→ WORKING DATA:
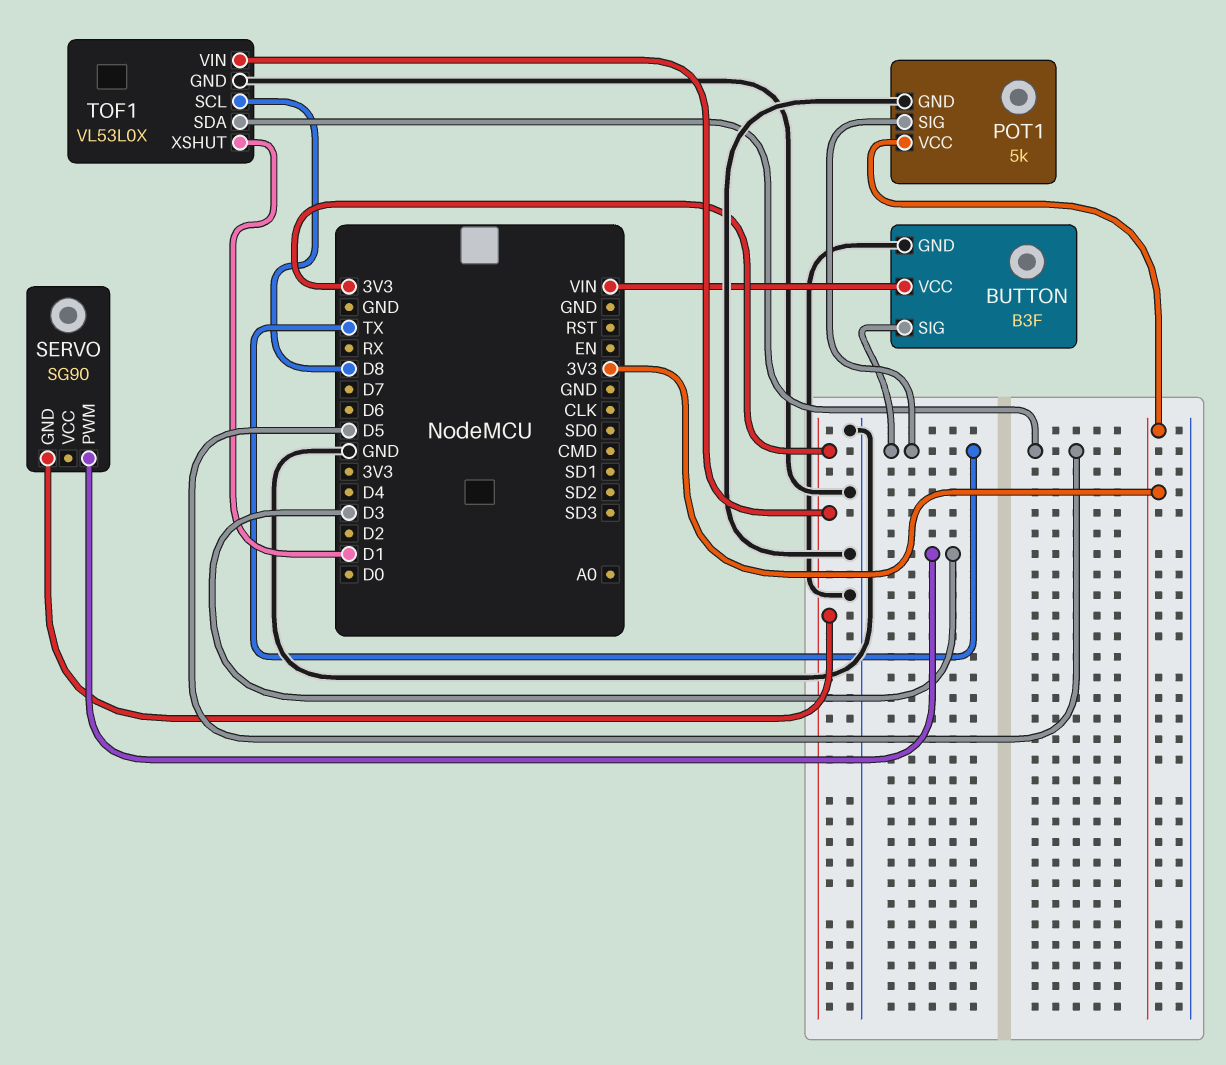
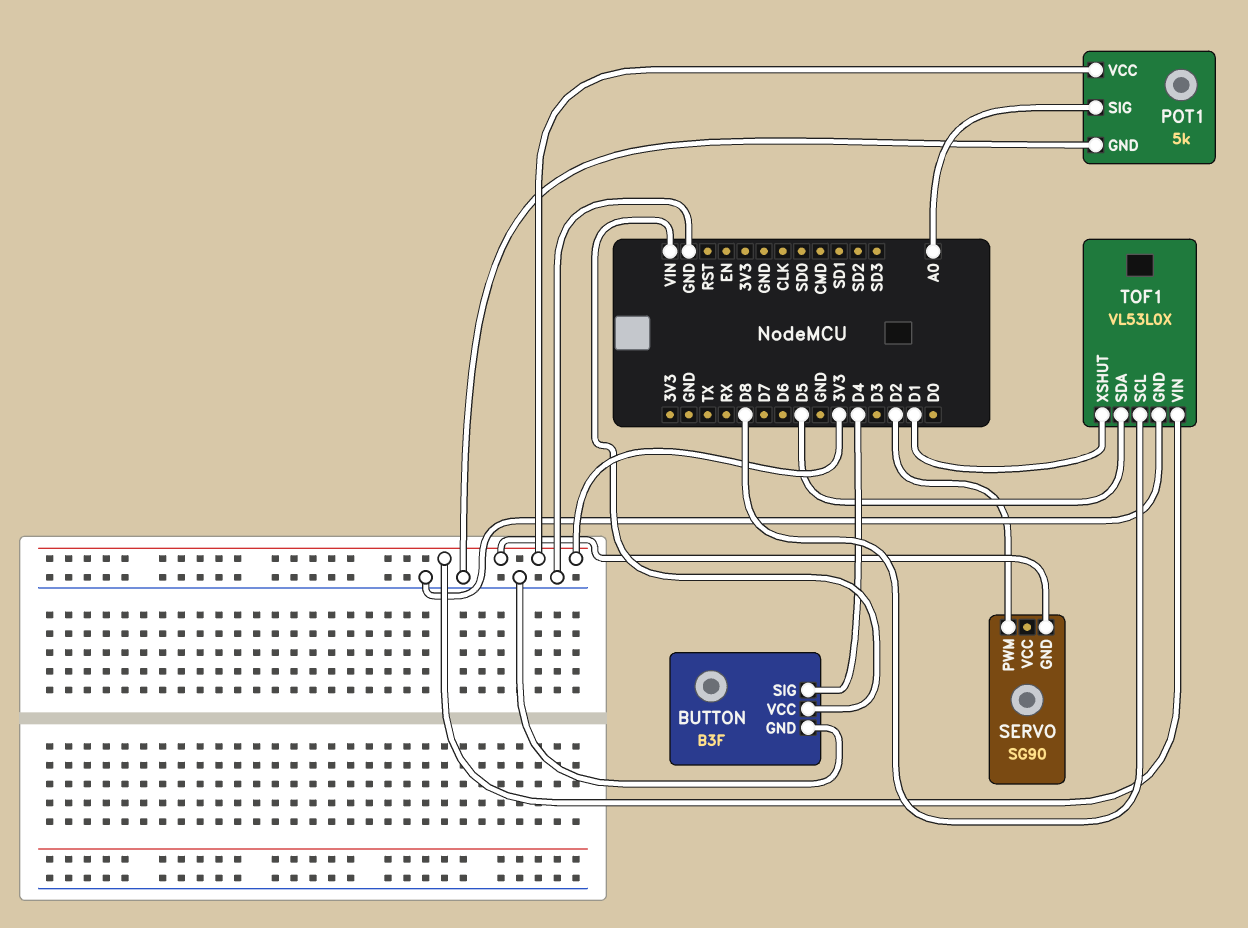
BUTTON pin SIG: TX -> D4
POT1 pin SIG: TX -> A0
SERVO pin PWM: D3 -> D2

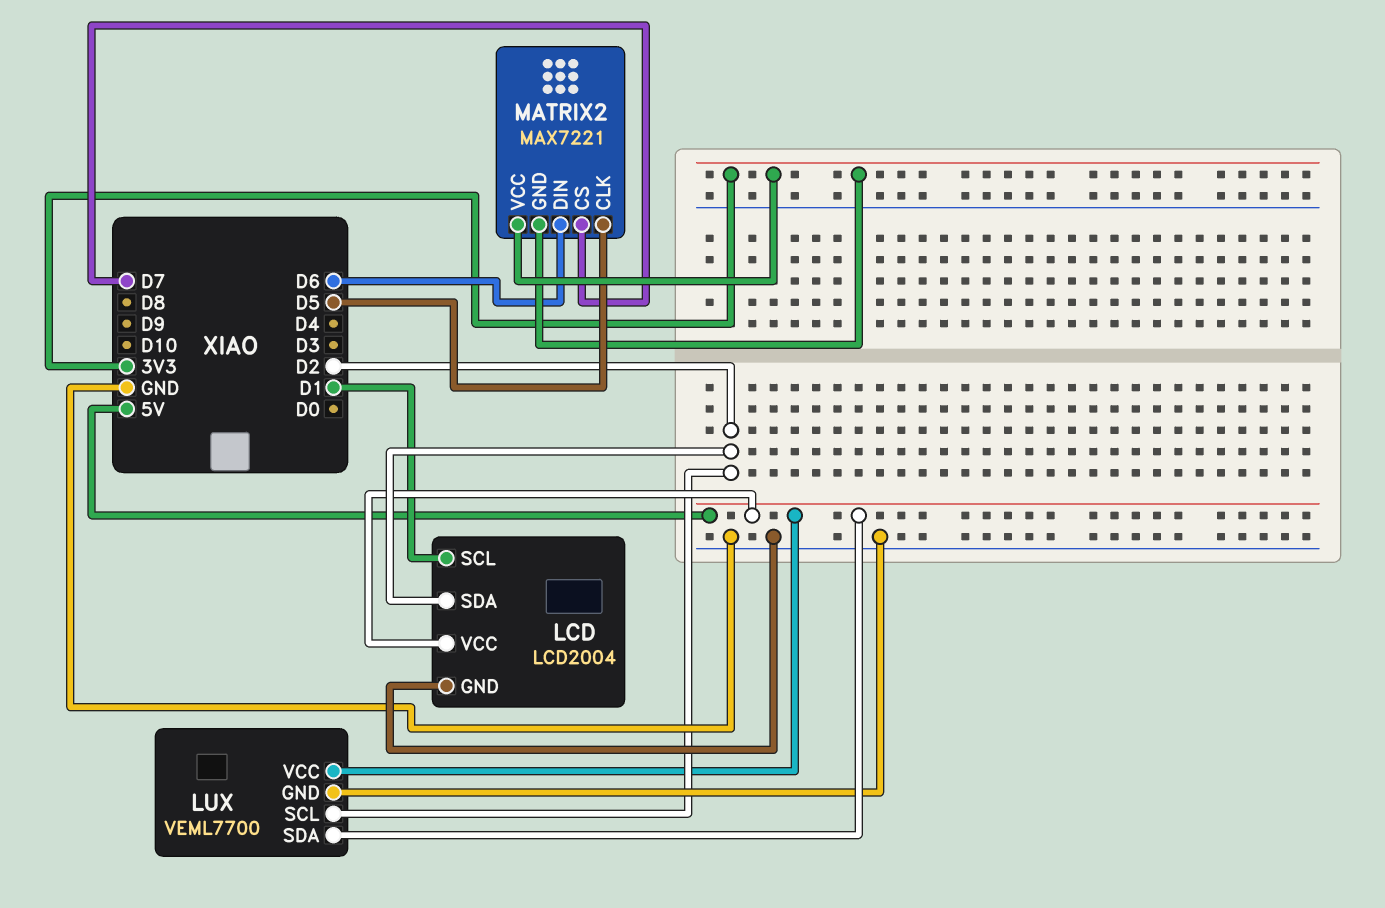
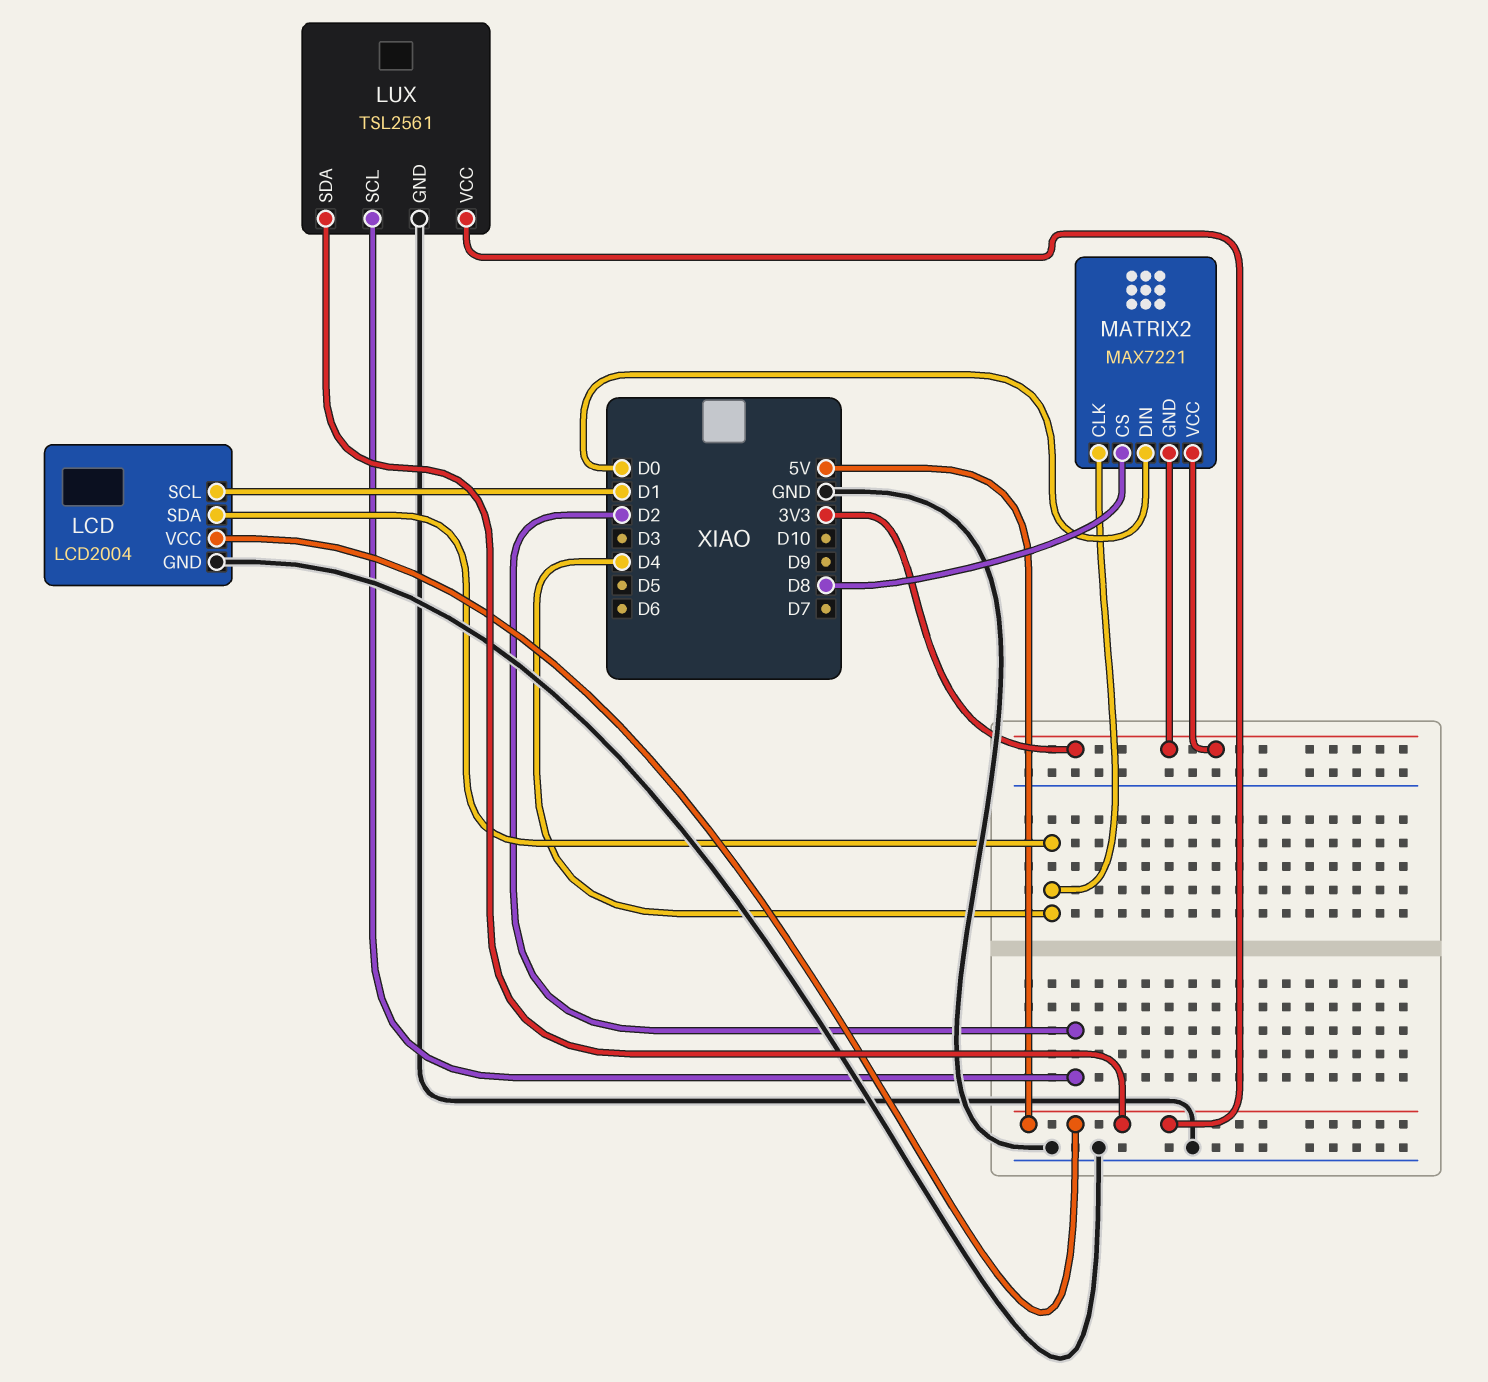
LCD pin SDA: D2 -> D4
LUX: VEML7700 -> TSL2561
MATRIX2 pin CLK: D5 -> D4
MATRIX2 pin CS: D7 -> D8
MATRIX2 pin DIN: D6 -> D0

→ DIRECTIONS: What is needed is the full material, retyped unchanged, with no pictures in it.

→ PROBLEM SOLUTION:
BUTTON pin SIG: TX -> D4
POT1 pin SIG: TX -> A0
SERVO pin PWM: D3 -> D2

LCD pin SDA: D2 -> D4
LUX: VEML7700 -> TSL2561
MATRIX2 pin CLK: D5 -> D4
MATRIX2 pin CS: D7 -> D8
MATRIX2 pin DIN: D6 -> D0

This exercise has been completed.